**WORK ITEM:**
For the string "purple", report how many lines in the records below contain it, and nothing more.

[Excerpts from a dataset]
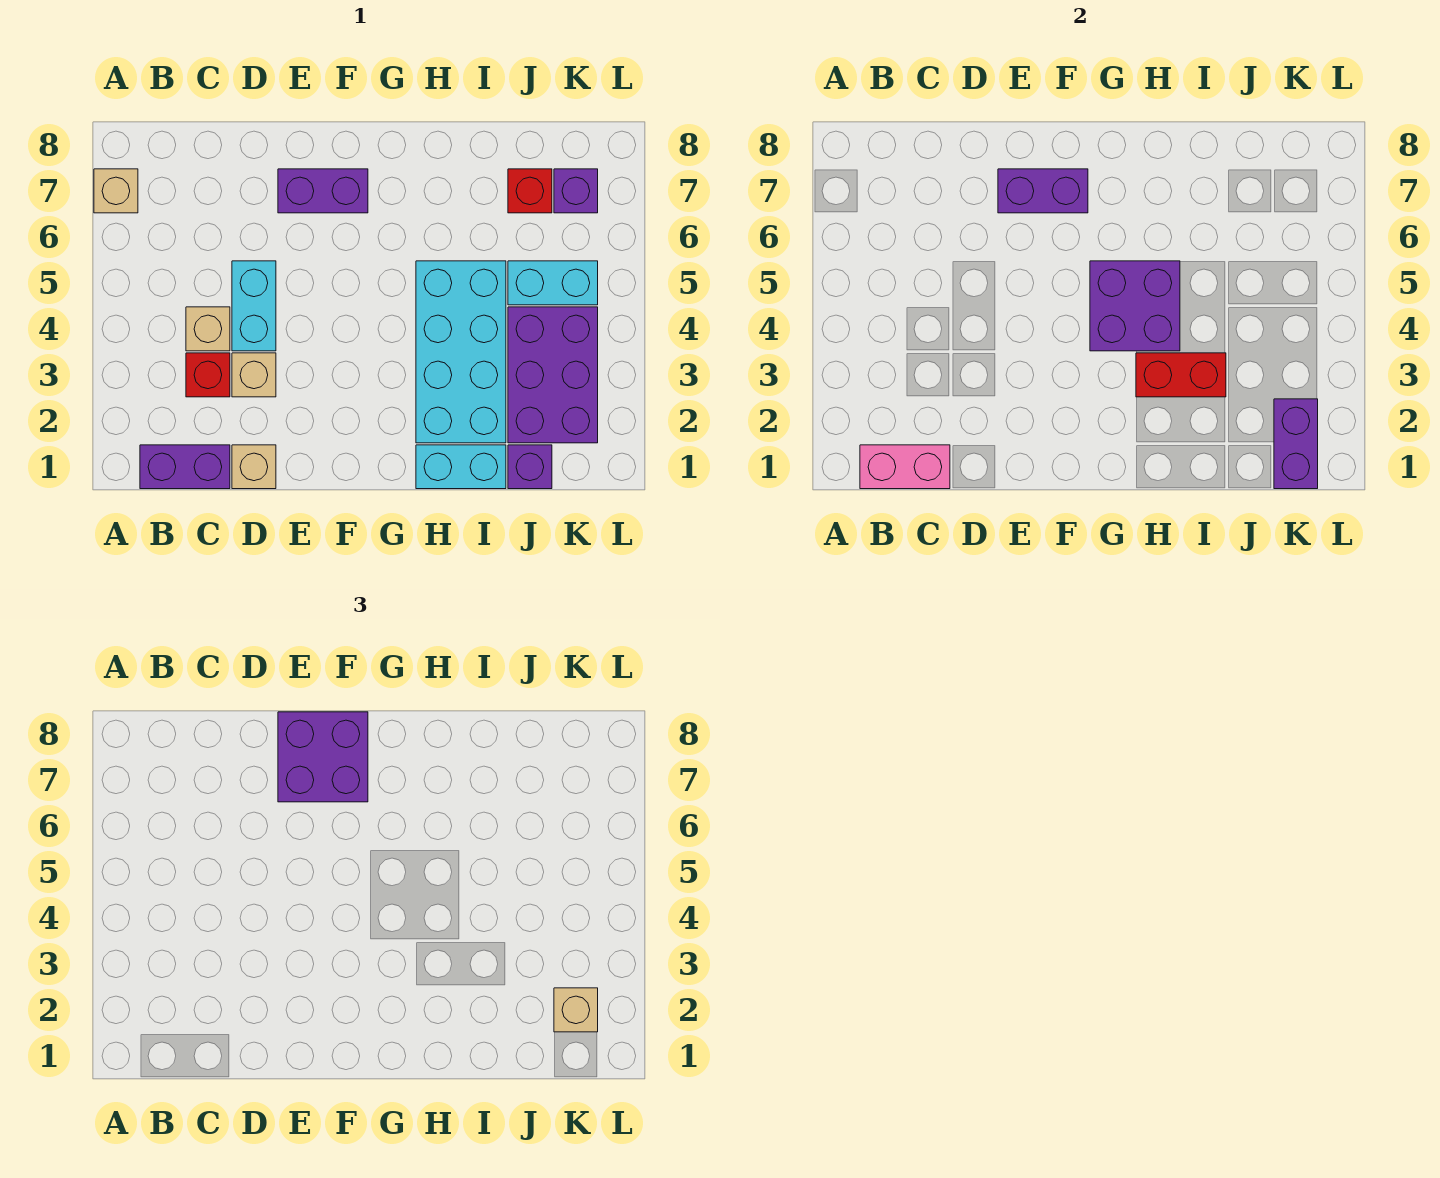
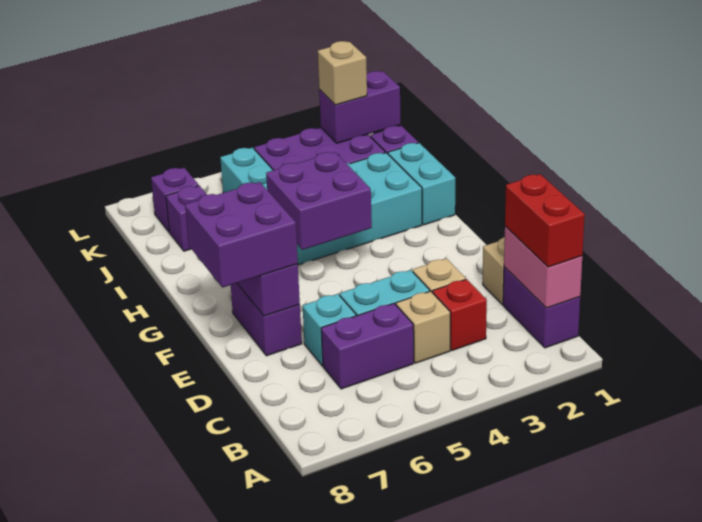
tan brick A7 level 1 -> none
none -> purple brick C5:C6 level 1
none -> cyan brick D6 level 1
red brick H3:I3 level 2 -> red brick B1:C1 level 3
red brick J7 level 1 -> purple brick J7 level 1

**TASK ANSWER:**
2